### Dataset excerpt
***
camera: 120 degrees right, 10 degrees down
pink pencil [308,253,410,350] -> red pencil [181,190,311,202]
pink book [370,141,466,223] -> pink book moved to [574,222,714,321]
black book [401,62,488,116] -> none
***
### Task item
A verbatim output of all the data above is needed.

### Completed task
camera: 120 degrees right, 10 degrees down
pink pencil [308,253,410,350] -> red pencil [181,190,311,202]
pink book [370,141,466,223] -> pink book moved to [574,222,714,321]
black book [401,62,488,116] -> none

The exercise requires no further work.